● **PROBLEM TO WORK ON**: Down to the last line, set down the listing below exactly, apart from its pictures.

━━━━━━━━━━━━━━━━━━━━

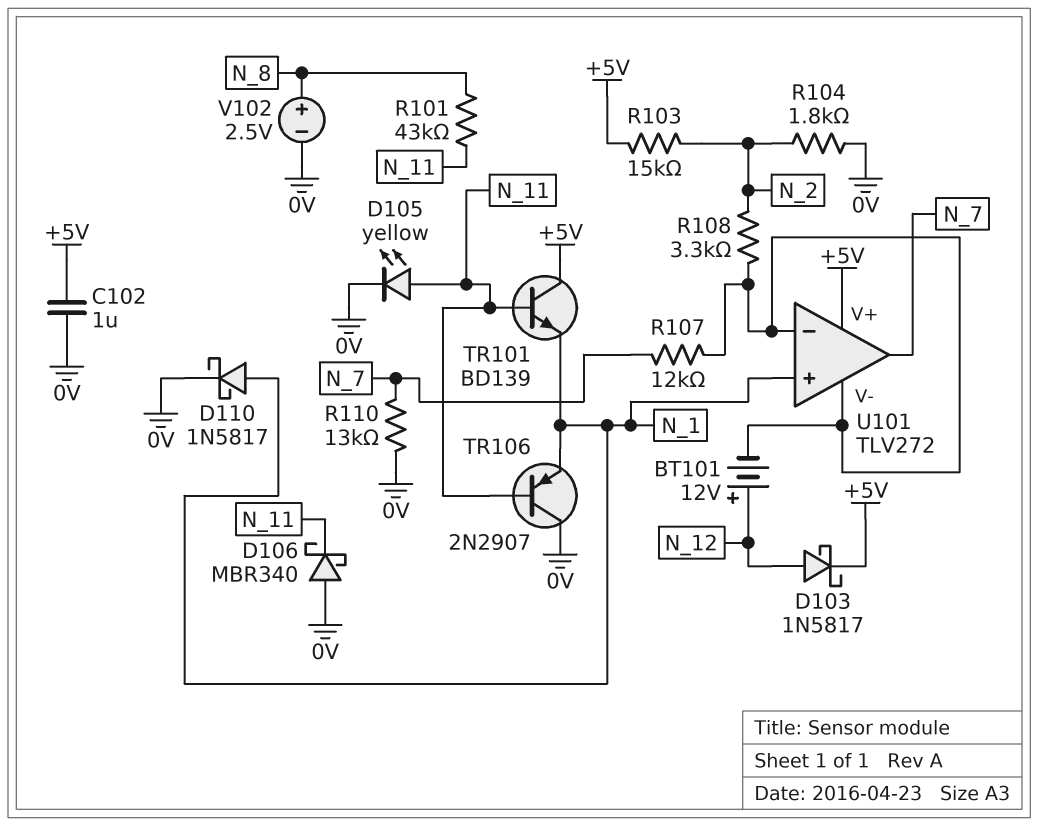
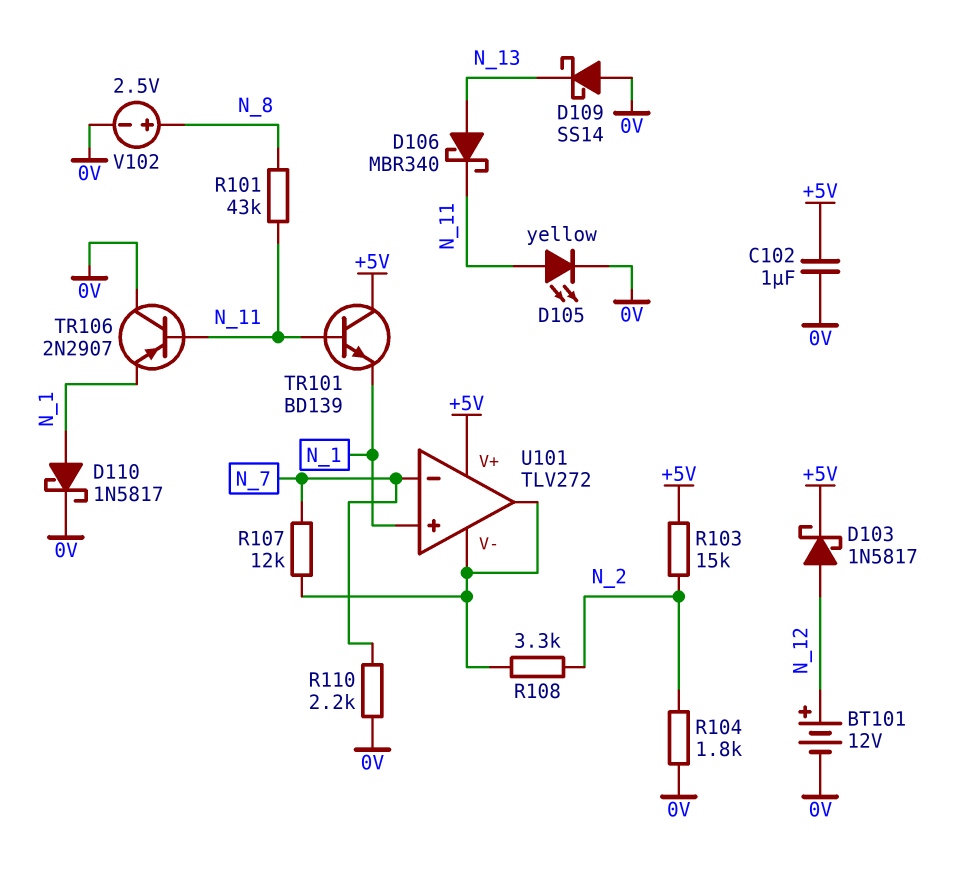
BT101: 12V (plus N_12, minus U101/V-) -> 12V (plus N_12, minus 0V)
D106: schottky MBR340 (A 0V, K N_11) -> schottky MBR340 (A N_13, K N_11)
D109: none -> schottky SS14 (A 0V, K N_13)
R110: 13k (0V, N_7) -> 2.2k (0V, N_7)
U101 pin in-: U101/V- -> N_7
U101 pin out: N_7 -> U101/V-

━━━━━━━━━━━━━━━━━━━━

● **TASK OUTPUT**:
BT101: 12V (plus N_12, minus U101/V-) -> 12V (plus N_12, minus 0V)
D106: schottky MBR340 (A 0V, K N_11) -> schottky MBR340 (A N_13, K N_11)
D109: none -> schottky SS14 (A 0V, K N_13)
R110: 13k (0V, N_7) -> 2.2k (0V, N_7)
U101 pin in-: U101/V- -> N_7
U101 pin out: N_7 -> U101/V-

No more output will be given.